Dataset entries
————

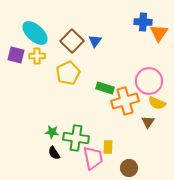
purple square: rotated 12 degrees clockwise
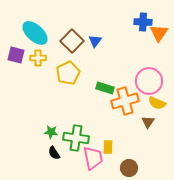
yellow cross: moved 1 px right, 2 px down
green star: moved 1 px left
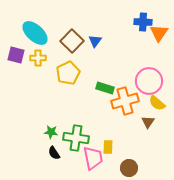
yellow semicircle: rotated 18 degrees clockwise
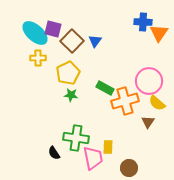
purple square: moved 37 px right, 26 px up
green rectangle: rotated 12 degrees clockwise
green star: moved 20 px right, 37 px up
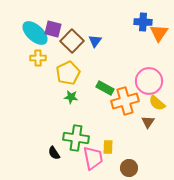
green star: moved 2 px down
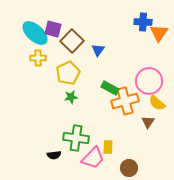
blue triangle: moved 3 px right, 9 px down
green rectangle: moved 5 px right
green star: rotated 16 degrees counterclockwise
black semicircle: moved 2 px down; rotated 64 degrees counterclockwise
pink trapezoid: rotated 55 degrees clockwise
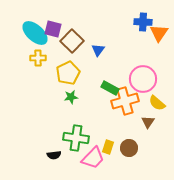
pink circle: moved 6 px left, 2 px up
yellow rectangle: rotated 16 degrees clockwise
brown circle: moved 20 px up
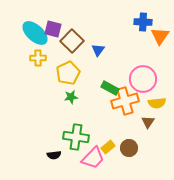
orange triangle: moved 1 px right, 3 px down
yellow semicircle: rotated 48 degrees counterclockwise
green cross: moved 1 px up
yellow rectangle: rotated 32 degrees clockwise
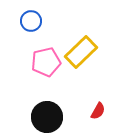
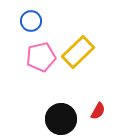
yellow rectangle: moved 3 px left
pink pentagon: moved 5 px left, 5 px up
black circle: moved 14 px right, 2 px down
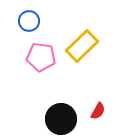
blue circle: moved 2 px left
yellow rectangle: moved 4 px right, 6 px up
pink pentagon: rotated 20 degrees clockwise
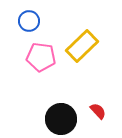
red semicircle: rotated 72 degrees counterclockwise
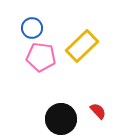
blue circle: moved 3 px right, 7 px down
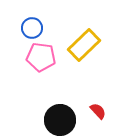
yellow rectangle: moved 2 px right, 1 px up
black circle: moved 1 px left, 1 px down
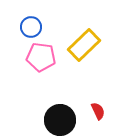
blue circle: moved 1 px left, 1 px up
red semicircle: rotated 18 degrees clockwise
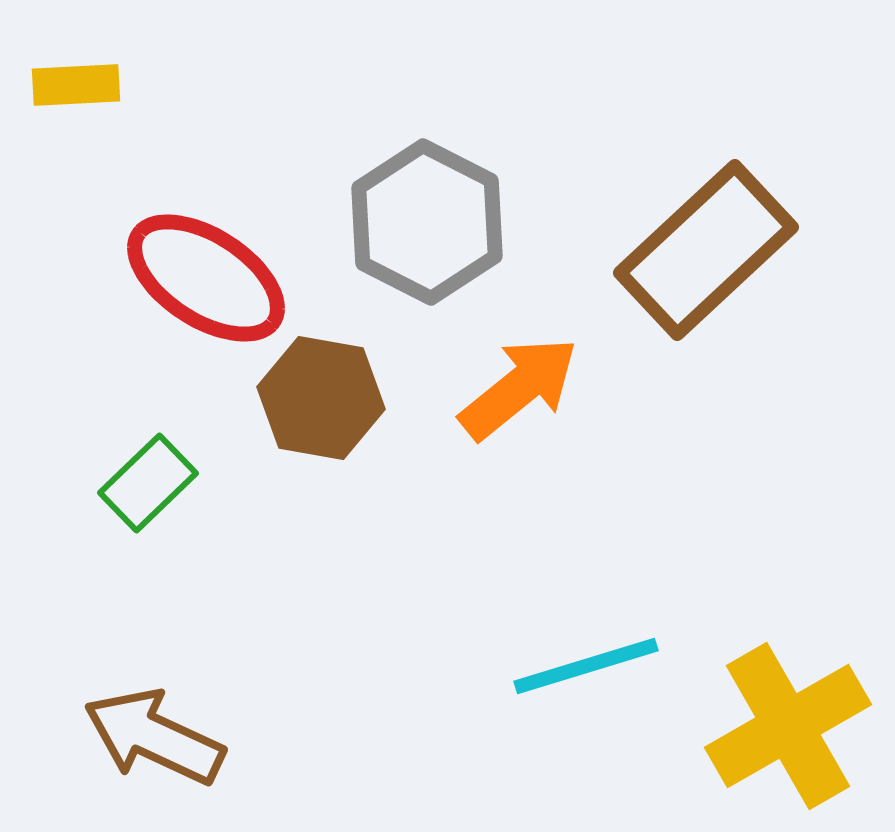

————

- _Given instruction_
Starting at the line that has "yellow rectangle: moved 3 px left" and ending with the last line of the records, rewrite those lines with "blue circle" changed to "gray circle" and everything else left as is. Omit the pictures from your answer.

- _Reply to the task_
yellow rectangle: moved 3 px left
pink pentagon: moved 5 px left, 5 px up
black circle: moved 14 px right, 2 px down
gray circle: moved 2 px left
yellow rectangle: moved 4 px right, 6 px up
pink pentagon: rotated 20 degrees clockwise
red semicircle: rotated 72 degrees counterclockwise
gray circle: moved 3 px right, 7 px down
yellow rectangle: moved 2 px right, 1 px up
black circle: moved 1 px left, 1 px down
gray circle: moved 1 px left, 1 px up
red semicircle: rotated 18 degrees clockwise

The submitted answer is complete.